● YOUR TASK: The expected response is a copy of every line in the entries below that includes the word "black".

● SUPPLIED MATERIAL:
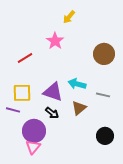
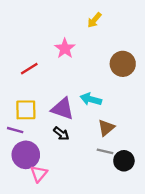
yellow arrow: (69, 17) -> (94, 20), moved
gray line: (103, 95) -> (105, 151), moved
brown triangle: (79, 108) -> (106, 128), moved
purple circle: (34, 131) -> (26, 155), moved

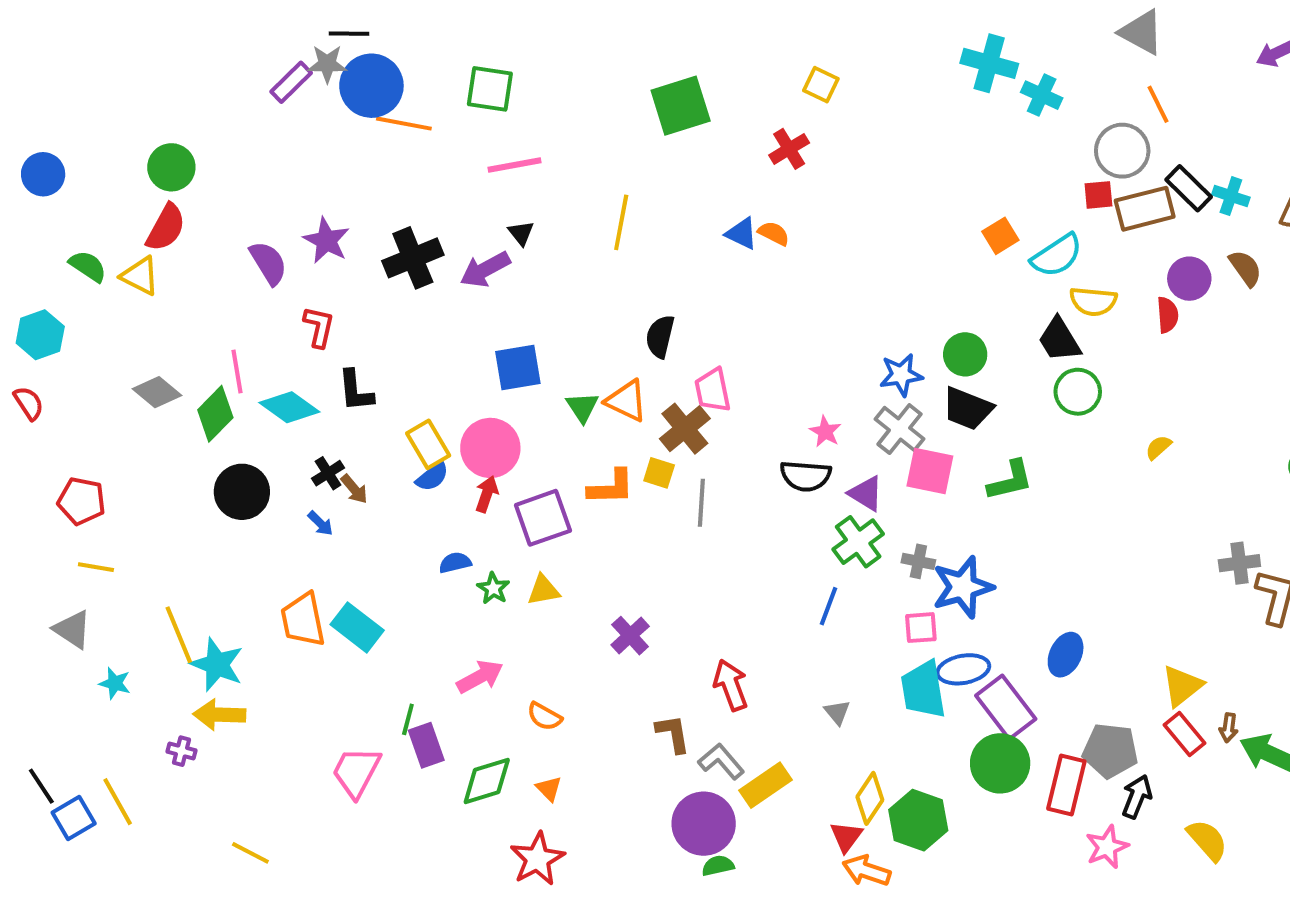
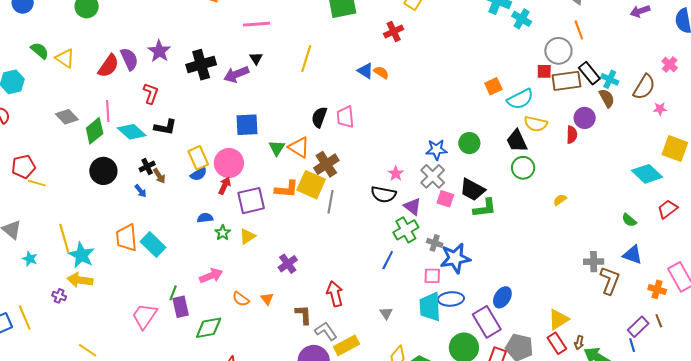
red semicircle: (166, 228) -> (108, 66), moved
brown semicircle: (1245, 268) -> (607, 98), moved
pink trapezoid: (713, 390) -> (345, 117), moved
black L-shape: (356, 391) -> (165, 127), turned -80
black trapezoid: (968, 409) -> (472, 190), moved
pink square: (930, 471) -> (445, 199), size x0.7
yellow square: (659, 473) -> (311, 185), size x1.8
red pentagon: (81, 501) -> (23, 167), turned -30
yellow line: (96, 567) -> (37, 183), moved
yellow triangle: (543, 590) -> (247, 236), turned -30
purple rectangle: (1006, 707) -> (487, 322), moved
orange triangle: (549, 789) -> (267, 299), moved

...

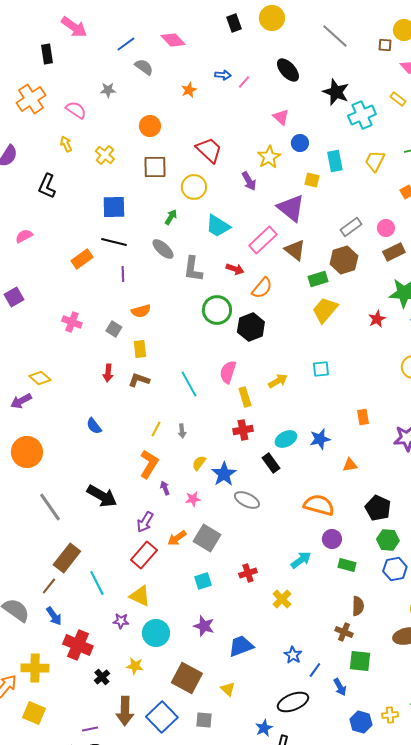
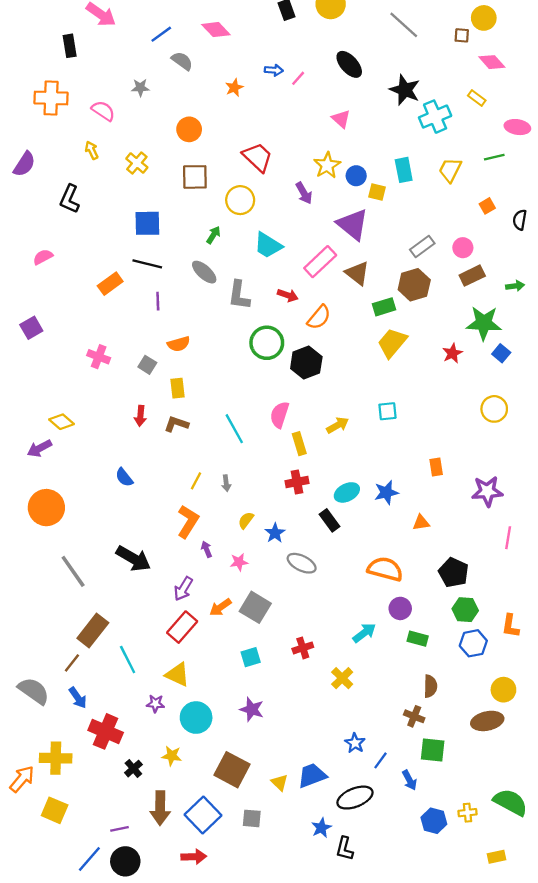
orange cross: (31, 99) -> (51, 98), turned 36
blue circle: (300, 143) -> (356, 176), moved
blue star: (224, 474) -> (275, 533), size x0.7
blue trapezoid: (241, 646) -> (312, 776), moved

● PROBLEM SOLUTION:
black L-shape: (356, 391) -> (165, 127), turned -80
black trapezoid: (968, 409) -> (472, 190), moved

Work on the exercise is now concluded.